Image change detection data
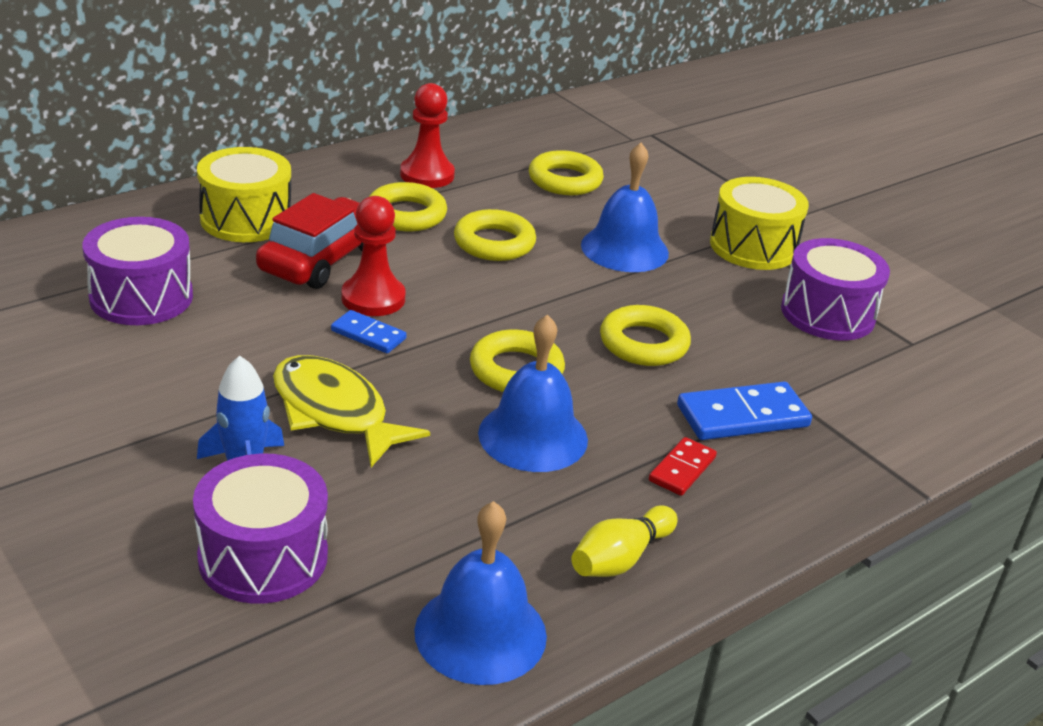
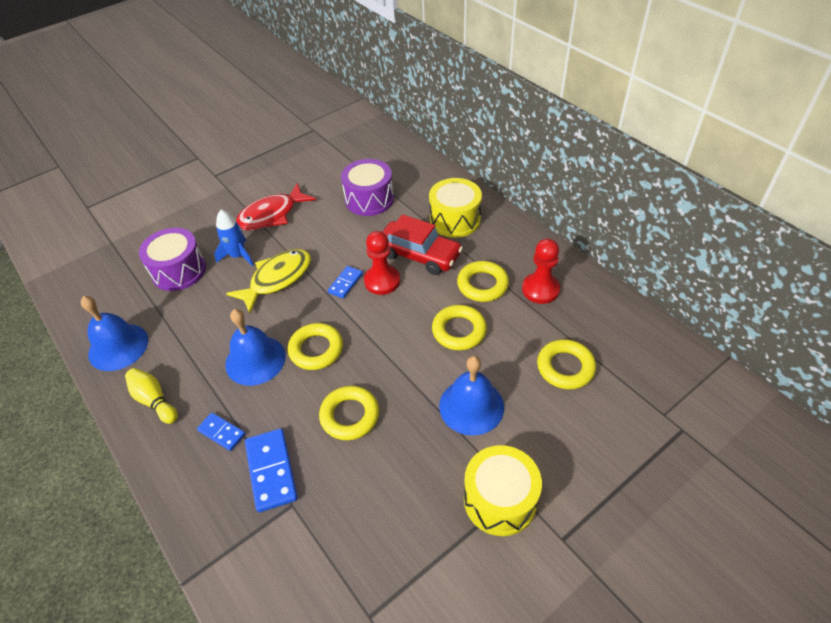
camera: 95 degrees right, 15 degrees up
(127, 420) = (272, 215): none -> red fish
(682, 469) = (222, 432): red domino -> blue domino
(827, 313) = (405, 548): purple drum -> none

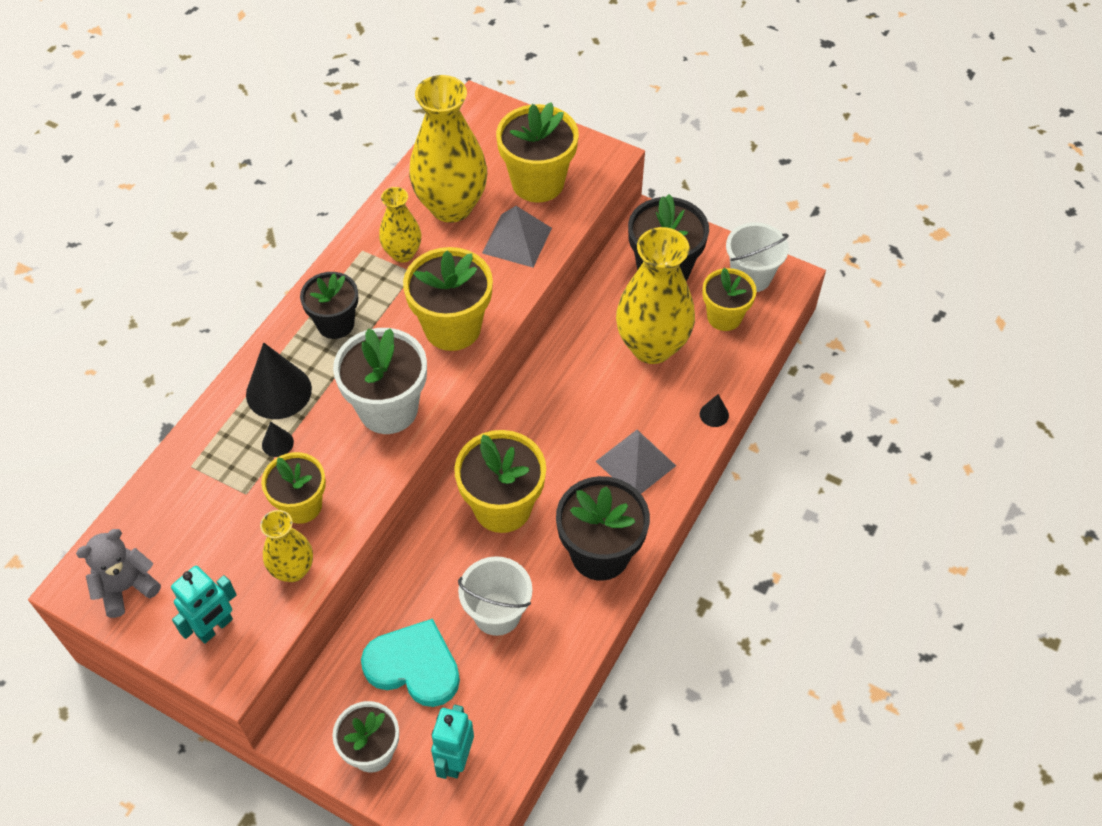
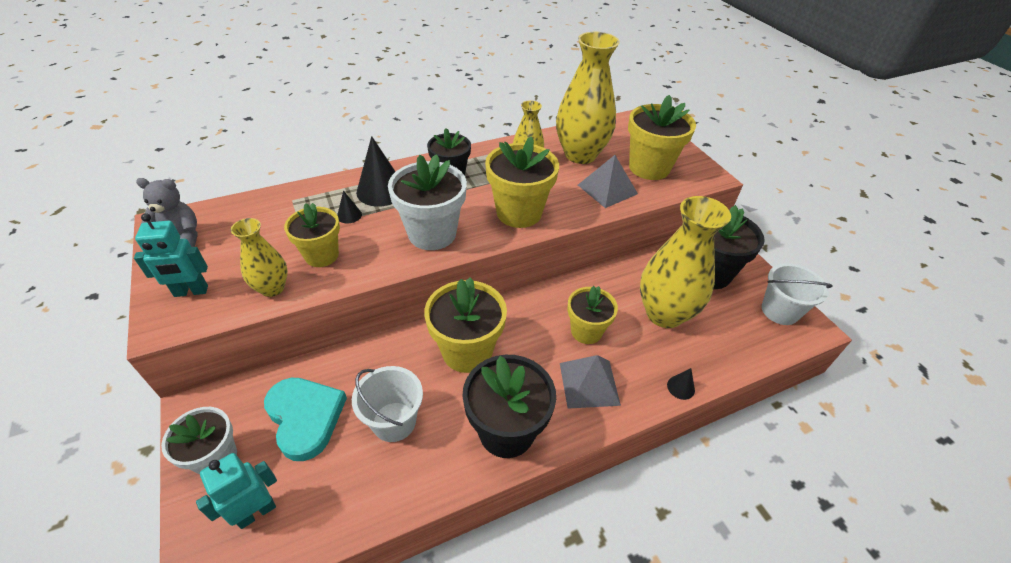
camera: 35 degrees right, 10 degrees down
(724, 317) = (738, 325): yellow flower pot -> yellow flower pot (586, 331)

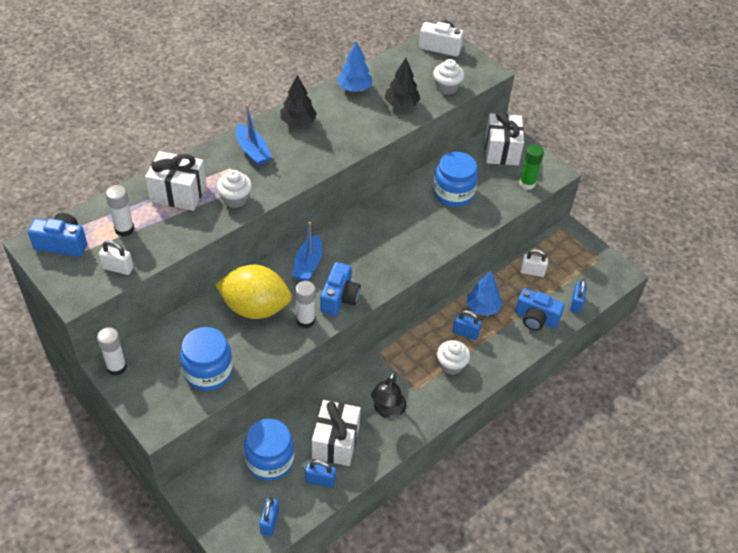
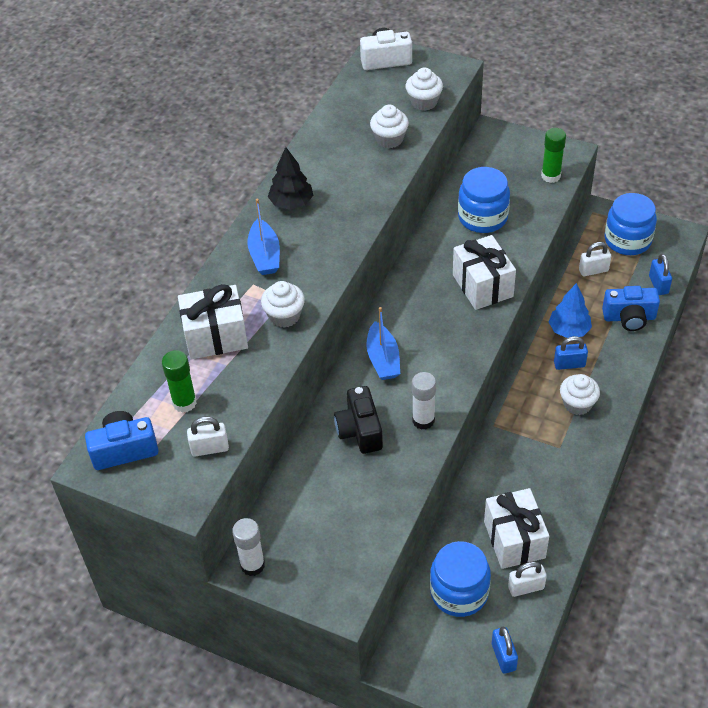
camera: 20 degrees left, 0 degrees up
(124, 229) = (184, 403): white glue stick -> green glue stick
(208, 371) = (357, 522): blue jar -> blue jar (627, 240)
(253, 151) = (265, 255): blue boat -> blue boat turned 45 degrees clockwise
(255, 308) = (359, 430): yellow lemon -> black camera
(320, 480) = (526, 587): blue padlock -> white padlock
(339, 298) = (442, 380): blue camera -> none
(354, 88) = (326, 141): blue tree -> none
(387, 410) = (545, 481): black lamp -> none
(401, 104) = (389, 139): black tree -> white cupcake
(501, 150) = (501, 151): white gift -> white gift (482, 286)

* _What you should do_
Wherever the string "yellow" appears in the data above, report the whole line.

* _Answer for the task_
(724, 317) = (738, 325): yellow flower pot -> yellow flower pot (586, 331)
(255, 308) = (359, 430): yellow lemon -> black camera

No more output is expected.